■ WHAT TO PRODUCE
Restate the listing in full, keeping every word as it is.

(SUPPLIED MATERIAL begins)

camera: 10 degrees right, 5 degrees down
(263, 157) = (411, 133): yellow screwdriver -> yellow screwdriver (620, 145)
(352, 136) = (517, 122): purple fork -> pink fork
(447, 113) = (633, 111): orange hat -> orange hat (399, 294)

(SUPPLIED MATERIAL ends)

■ TASK RESPONSE
camera: 10 degrees right, 5 degrees down
(263, 157) = (411, 133): yellow screwdriver -> yellow screwdriver (620, 145)
(352, 136) = (517, 122): purple fork -> pink fork
(447, 113) = (633, 111): orange hat -> orange hat (399, 294)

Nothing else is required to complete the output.